__Problem details__.
Show all lines of the listing that contain the word "degrees".

===== Data provided

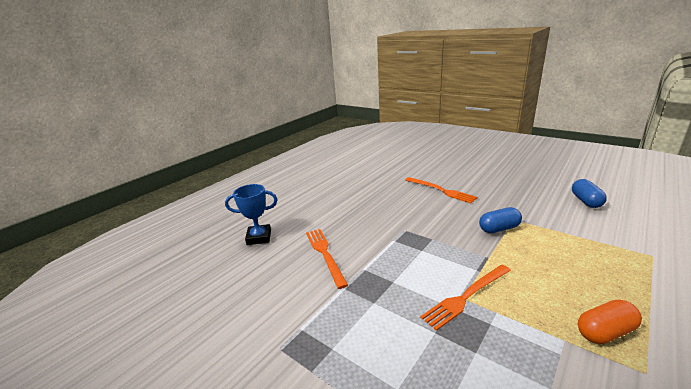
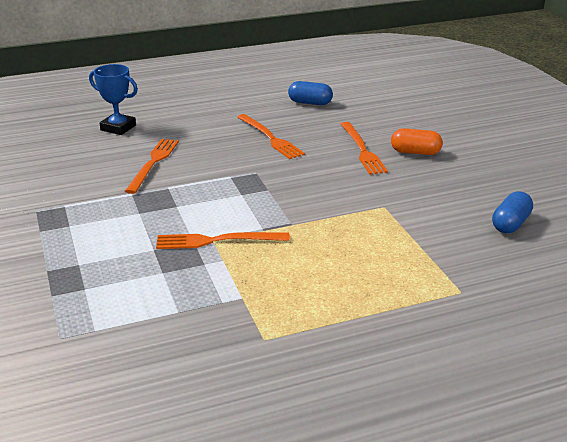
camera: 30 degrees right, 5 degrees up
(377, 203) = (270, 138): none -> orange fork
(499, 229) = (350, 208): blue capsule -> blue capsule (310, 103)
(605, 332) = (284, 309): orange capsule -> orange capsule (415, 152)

==========
===== Data provided

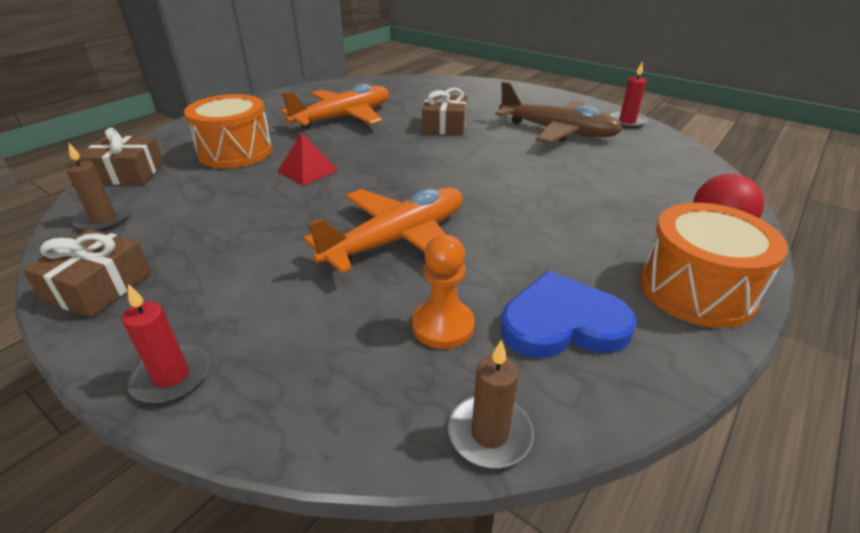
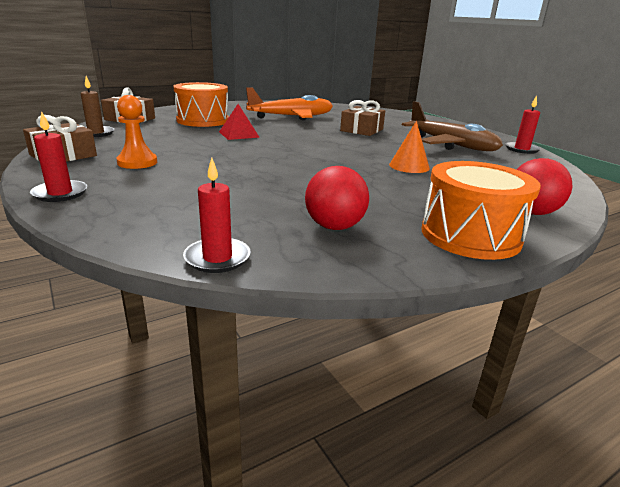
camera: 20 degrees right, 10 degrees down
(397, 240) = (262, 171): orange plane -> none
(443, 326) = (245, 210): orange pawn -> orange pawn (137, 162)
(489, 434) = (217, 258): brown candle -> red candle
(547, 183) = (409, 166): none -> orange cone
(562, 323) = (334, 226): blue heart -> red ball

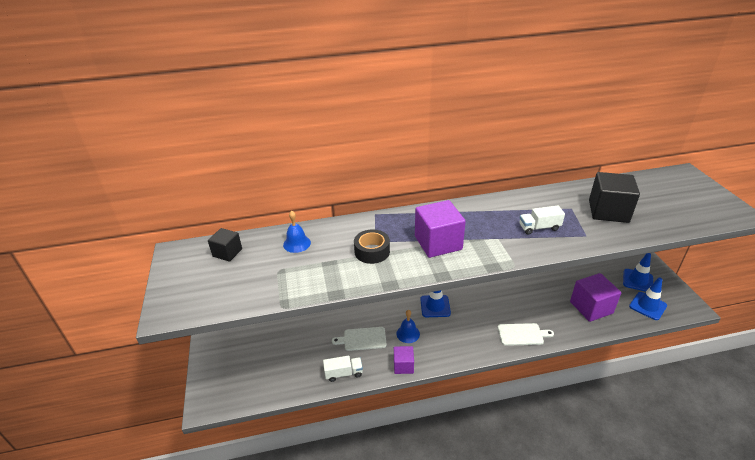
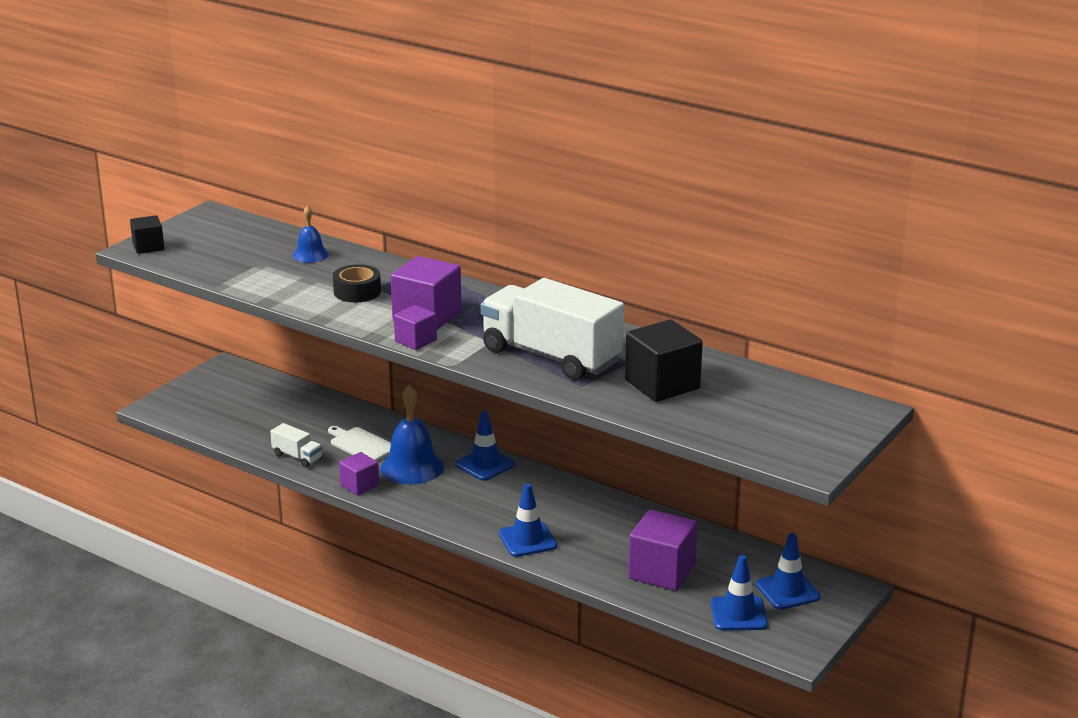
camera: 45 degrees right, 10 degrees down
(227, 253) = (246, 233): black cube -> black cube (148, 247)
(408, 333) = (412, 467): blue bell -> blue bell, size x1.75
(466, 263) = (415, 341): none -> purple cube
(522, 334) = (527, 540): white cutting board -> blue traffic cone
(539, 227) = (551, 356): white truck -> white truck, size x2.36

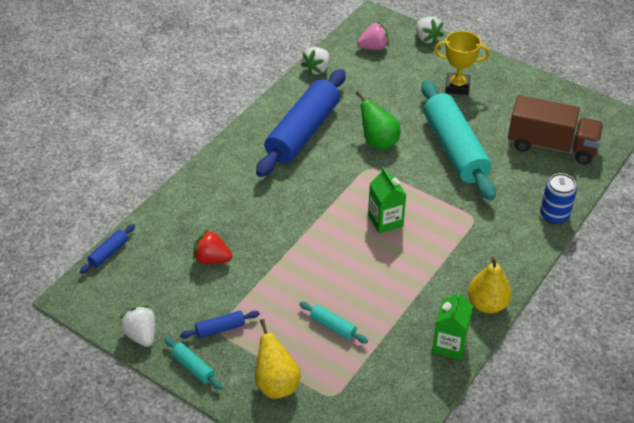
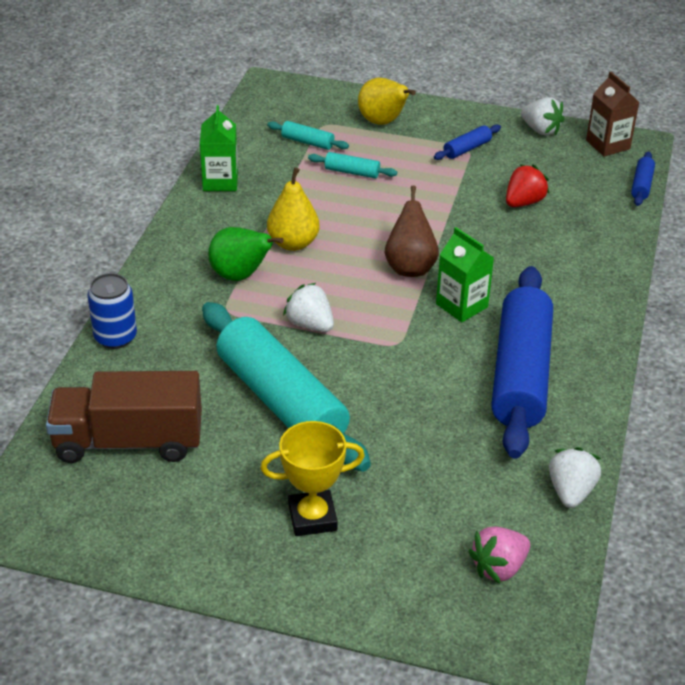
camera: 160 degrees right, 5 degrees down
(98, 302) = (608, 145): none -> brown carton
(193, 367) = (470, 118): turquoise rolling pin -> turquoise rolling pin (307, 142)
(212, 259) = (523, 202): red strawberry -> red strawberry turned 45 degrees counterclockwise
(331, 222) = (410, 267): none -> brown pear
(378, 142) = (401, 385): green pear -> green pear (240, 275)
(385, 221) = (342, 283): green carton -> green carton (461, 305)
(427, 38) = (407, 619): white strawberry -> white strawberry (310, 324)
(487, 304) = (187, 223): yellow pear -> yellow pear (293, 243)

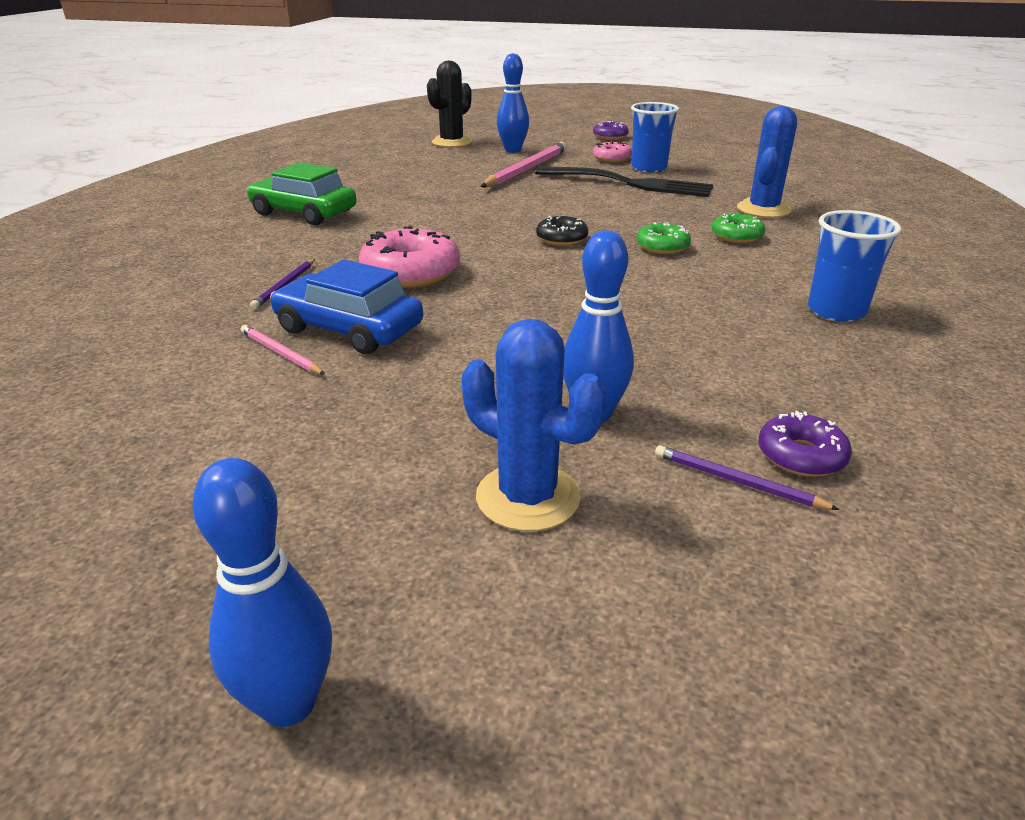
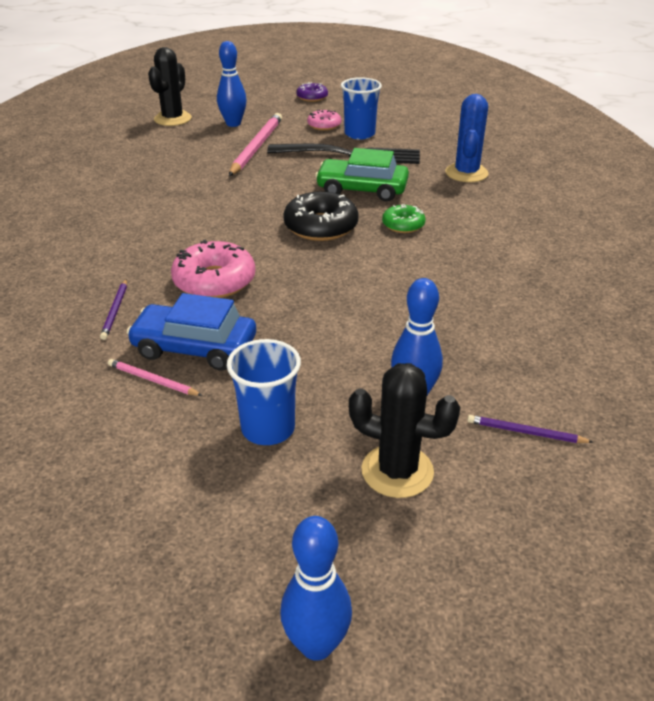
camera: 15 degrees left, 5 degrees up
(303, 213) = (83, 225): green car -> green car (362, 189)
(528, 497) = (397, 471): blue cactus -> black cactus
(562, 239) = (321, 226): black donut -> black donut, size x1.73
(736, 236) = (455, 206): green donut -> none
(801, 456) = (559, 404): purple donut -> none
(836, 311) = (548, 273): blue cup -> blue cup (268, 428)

==========
===== Data provided

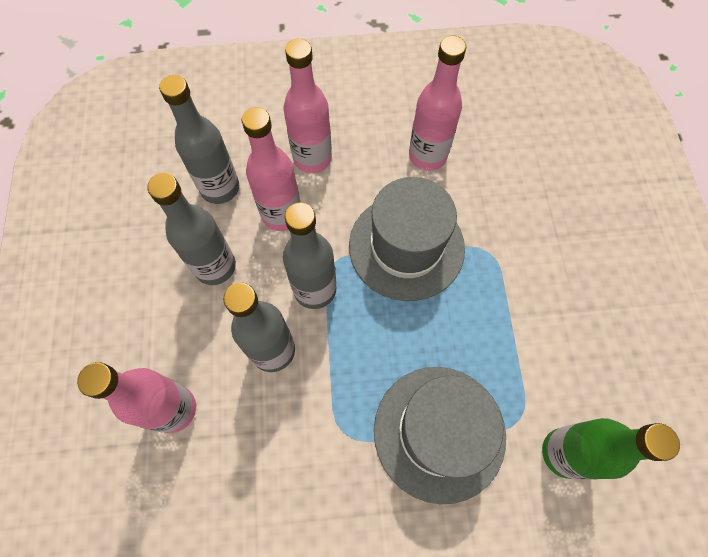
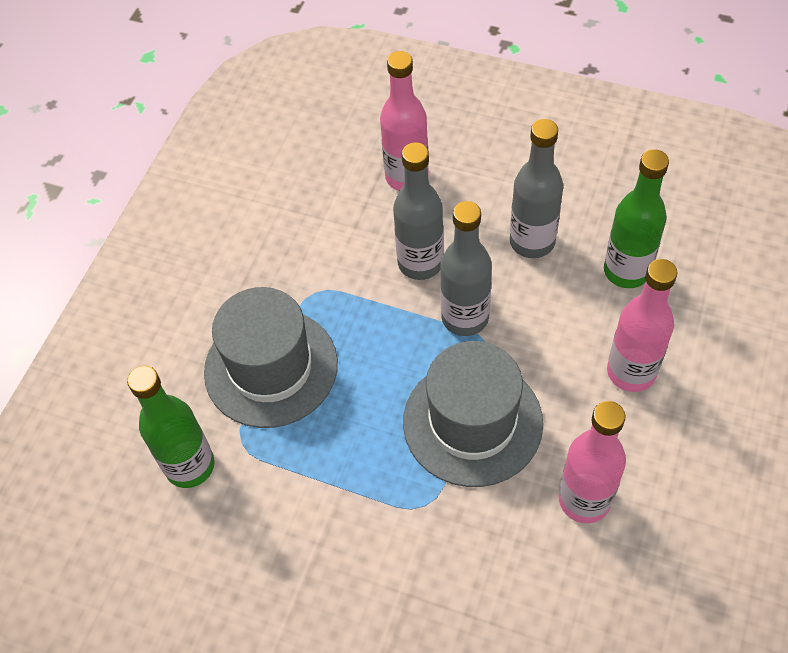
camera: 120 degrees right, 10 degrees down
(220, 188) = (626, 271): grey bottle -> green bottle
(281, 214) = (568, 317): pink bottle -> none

==========

__Reply__.
camera: 30 degrees right, 5 degrees up
camera: 20 degrees right, 10 degrees down
camera: 45 degrees right, 10 degrees down
camera: 160 degrees right, 5 degrees down
(212, 259) = (523, 202): red strawberry -> red strawberry turned 45 degrees counterclockwise
camera: 15 degrees left, 5 degrees up
camera: 120 degrees right, 10 degrees down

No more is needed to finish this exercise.